Records contained in a dataset
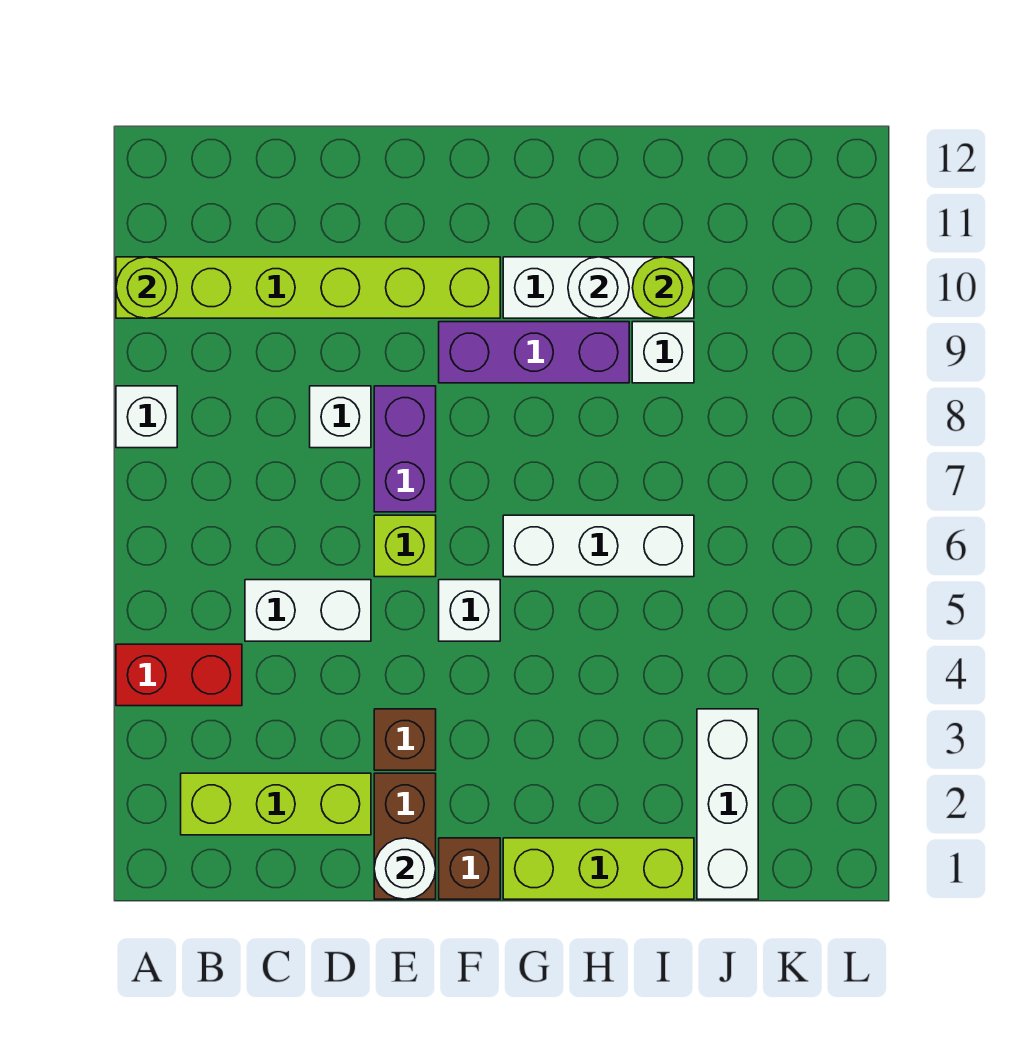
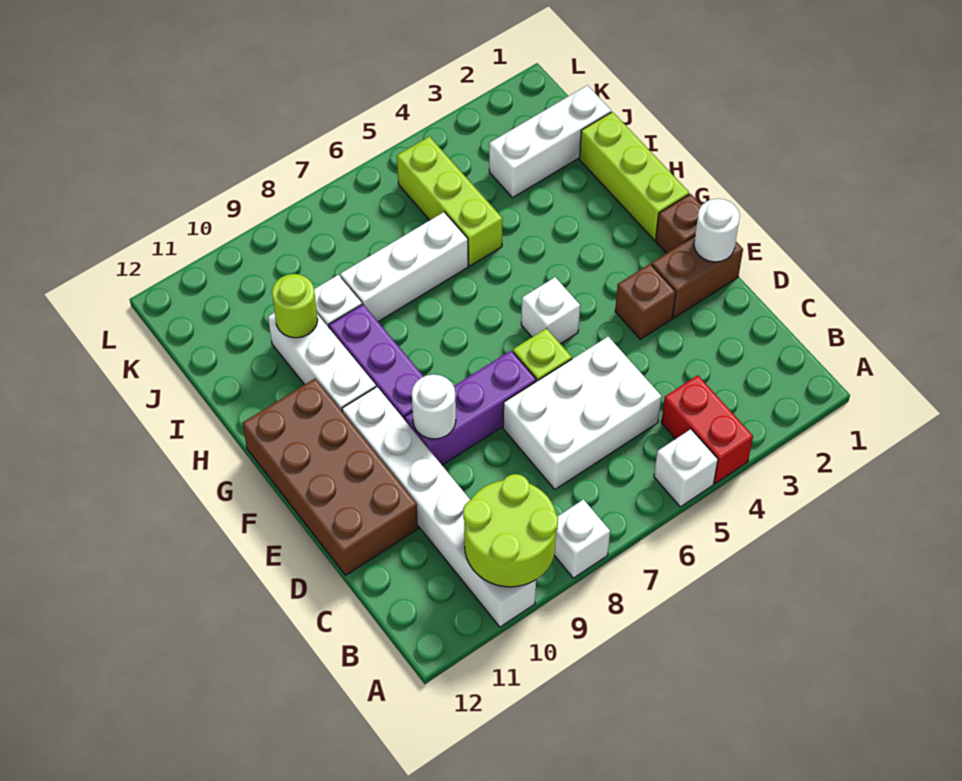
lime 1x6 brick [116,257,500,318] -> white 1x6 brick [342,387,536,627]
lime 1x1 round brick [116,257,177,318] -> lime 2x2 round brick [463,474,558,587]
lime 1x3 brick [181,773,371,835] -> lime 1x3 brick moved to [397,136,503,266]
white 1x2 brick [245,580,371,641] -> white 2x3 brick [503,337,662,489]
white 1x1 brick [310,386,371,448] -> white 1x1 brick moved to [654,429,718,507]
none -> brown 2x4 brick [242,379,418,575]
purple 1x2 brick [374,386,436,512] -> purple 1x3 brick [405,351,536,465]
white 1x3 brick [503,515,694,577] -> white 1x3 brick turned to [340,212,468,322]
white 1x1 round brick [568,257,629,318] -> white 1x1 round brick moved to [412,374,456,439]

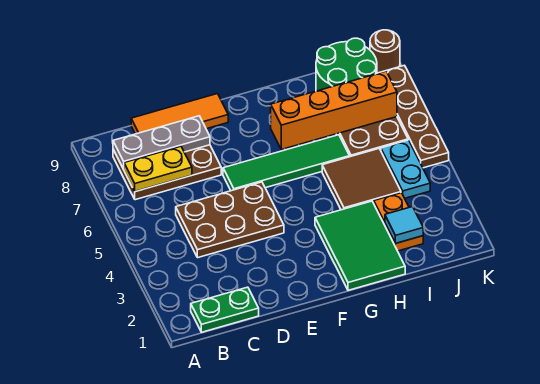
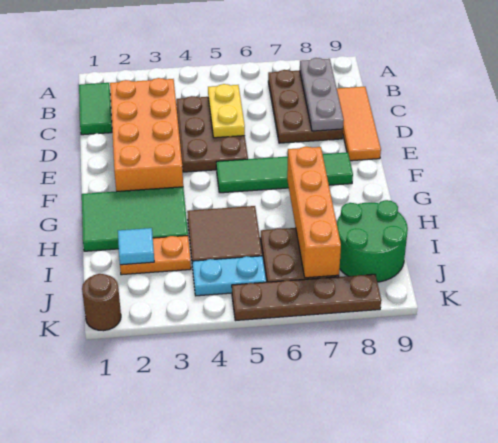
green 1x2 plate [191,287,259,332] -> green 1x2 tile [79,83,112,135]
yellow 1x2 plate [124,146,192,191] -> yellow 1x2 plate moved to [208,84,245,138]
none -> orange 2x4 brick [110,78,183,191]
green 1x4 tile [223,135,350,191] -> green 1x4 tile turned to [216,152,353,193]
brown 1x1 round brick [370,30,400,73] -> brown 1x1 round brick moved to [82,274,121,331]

REQUIREMENT
Give all the records again, exactly, without images.

RESPONSE BOX
lime 1x6 brick [116,257,500,318] -> white 1x6 brick [342,387,536,627]
lime 1x1 round brick [116,257,177,318] -> lime 2x2 round brick [463,474,558,587]
lime 1x3 brick [181,773,371,835] -> lime 1x3 brick moved to [397,136,503,266]
white 1x2 brick [245,580,371,641] -> white 2x3 brick [503,337,662,489]
white 1x1 brick [310,386,371,448] -> white 1x1 brick moved to [654,429,718,507]
none -> brown 2x4 brick [242,379,418,575]
purple 1x2 brick [374,386,436,512] -> purple 1x3 brick [405,351,536,465]
white 1x3 brick [503,515,694,577] -> white 1x3 brick turned to [340,212,468,322]
white 1x1 round brick [568,257,629,318] -> white 1x1 round brick moved to [412,374,456,439]

green 1x2 plate [191,287,259,332] -> green 1x2 tile [79,83,112,135]
yellow 1x2 plate [124,146,192,191] -> yellow 1x2 plate moved to [208,84,245,138]
none -> orange 2x4 brick [110,78,183,191]
green 1x4 tile [223,135,350,191] -> green 1x4 tile turned to [216,152,353,193]
brown 1x1 round brick [370,30,400,73] -> brown 1x1 round brick moved to [82,274,121,331]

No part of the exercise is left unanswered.